(Extracted data entries)
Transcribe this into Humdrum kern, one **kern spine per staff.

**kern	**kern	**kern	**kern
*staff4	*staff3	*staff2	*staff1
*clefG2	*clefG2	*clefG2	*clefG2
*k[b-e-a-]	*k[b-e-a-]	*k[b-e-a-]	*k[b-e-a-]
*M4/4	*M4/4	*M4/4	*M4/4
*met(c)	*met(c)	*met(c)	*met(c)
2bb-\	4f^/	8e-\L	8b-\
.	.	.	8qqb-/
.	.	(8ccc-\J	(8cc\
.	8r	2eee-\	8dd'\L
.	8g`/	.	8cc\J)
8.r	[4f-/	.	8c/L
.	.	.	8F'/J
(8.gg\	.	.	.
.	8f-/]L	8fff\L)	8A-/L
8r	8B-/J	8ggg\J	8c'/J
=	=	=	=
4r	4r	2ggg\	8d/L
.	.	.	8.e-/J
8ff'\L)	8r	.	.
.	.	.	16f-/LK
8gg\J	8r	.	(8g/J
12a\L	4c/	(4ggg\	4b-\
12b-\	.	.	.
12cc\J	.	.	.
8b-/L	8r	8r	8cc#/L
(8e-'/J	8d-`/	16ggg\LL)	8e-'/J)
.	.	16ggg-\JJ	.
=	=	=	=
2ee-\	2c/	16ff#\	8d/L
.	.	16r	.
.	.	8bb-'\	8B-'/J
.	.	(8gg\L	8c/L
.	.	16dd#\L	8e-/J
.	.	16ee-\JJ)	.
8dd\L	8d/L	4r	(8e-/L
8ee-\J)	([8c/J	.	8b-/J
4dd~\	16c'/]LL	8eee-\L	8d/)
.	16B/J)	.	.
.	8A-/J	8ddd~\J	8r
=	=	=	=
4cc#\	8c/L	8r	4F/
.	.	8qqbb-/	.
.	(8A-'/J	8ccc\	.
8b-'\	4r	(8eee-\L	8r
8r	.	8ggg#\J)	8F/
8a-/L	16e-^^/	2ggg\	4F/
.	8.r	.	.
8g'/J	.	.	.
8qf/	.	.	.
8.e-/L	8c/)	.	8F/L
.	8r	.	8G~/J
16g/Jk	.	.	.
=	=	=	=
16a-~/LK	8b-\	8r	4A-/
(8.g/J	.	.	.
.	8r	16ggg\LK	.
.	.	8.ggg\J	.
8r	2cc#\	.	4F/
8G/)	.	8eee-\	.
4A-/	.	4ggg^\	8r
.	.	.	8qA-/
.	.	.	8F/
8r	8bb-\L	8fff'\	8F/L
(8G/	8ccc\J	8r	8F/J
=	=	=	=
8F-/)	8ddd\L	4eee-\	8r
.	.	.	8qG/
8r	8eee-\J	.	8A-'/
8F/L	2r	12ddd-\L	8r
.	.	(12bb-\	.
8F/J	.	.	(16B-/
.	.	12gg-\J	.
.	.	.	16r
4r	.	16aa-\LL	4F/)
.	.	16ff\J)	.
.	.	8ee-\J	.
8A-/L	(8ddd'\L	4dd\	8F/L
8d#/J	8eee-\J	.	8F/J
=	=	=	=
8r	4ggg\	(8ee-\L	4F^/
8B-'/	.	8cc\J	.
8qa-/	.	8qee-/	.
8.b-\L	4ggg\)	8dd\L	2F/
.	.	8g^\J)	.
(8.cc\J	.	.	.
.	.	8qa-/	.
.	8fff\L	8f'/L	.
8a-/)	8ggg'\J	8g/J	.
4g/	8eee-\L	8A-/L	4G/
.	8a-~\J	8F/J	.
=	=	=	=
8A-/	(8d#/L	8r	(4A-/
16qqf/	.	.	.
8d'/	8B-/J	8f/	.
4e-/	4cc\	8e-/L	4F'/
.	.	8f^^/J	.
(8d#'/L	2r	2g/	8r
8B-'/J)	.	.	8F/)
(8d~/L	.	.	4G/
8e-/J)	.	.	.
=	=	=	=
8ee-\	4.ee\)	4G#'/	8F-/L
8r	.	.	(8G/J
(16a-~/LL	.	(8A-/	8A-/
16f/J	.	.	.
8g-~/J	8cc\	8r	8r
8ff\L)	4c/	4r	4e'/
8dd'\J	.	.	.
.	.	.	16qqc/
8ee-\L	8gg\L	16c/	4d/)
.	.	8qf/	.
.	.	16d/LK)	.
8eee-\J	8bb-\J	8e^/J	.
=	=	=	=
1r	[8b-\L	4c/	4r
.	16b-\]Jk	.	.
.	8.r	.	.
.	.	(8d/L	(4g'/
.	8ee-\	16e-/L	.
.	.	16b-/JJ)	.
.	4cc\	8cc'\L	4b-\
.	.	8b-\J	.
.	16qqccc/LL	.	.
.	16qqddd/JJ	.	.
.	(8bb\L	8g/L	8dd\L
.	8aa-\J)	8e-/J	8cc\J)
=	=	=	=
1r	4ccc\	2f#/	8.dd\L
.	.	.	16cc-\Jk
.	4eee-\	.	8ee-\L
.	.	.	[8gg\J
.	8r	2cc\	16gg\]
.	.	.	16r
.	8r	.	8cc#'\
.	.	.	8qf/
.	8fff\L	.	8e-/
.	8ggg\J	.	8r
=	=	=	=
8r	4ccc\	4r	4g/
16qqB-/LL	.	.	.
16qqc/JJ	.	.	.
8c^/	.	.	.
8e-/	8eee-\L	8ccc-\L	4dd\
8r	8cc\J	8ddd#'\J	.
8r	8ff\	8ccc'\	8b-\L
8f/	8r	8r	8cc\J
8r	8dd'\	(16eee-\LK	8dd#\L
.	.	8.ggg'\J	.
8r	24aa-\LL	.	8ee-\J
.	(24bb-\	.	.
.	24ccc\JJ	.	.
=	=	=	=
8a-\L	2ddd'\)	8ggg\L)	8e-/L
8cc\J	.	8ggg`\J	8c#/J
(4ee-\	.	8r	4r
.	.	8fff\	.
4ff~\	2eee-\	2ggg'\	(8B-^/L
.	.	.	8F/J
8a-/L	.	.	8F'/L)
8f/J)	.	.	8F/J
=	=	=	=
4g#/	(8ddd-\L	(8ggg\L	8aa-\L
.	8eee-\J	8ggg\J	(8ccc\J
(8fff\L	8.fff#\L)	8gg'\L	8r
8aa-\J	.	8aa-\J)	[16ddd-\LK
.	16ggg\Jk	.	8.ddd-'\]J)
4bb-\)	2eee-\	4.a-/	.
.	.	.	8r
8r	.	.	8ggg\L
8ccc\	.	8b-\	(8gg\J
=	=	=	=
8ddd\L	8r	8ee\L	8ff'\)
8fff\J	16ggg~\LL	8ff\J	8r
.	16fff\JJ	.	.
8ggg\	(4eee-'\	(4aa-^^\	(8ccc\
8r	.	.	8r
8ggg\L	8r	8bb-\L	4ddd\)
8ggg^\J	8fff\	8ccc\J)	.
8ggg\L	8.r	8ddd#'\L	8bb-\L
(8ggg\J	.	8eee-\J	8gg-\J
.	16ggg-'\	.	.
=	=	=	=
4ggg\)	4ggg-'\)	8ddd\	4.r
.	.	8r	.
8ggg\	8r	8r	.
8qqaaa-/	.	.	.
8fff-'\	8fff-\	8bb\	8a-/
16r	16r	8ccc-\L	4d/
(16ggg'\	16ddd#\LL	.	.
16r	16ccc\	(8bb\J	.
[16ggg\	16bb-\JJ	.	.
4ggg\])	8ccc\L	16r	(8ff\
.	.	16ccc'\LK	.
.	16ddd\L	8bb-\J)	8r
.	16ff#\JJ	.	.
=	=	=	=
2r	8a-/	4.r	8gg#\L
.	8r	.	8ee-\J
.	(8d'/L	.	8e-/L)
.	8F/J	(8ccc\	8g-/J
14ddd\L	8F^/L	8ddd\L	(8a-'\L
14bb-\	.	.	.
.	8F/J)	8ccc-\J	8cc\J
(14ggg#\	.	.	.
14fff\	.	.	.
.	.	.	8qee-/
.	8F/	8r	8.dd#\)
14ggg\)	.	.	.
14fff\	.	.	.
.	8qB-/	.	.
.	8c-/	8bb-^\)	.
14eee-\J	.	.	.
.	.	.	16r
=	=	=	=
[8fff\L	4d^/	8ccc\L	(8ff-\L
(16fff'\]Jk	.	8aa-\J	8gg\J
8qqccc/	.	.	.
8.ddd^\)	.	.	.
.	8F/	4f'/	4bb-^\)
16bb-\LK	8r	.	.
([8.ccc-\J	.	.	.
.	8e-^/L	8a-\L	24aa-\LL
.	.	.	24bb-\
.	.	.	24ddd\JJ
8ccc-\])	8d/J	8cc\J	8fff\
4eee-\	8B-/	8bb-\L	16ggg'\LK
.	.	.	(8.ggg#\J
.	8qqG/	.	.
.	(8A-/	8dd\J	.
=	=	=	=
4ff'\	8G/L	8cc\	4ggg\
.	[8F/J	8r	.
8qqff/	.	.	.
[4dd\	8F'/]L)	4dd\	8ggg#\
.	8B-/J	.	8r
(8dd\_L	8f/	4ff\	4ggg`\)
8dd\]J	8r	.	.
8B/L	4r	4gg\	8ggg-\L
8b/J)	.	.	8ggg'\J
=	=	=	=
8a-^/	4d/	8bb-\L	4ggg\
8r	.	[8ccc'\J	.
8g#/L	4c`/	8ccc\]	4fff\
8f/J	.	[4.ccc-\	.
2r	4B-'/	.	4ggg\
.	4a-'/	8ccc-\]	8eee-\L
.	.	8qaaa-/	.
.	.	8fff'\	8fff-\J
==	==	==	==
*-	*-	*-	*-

### [GOAL OF THE EXERCISE]
Find every line in the listing above that contains the string "kern" and copy each one.

### [OUTPUT BELOW]
Transcribe this into Humdrum kern, one **kern spine per staff.
**kern	**kern	**kern	**kern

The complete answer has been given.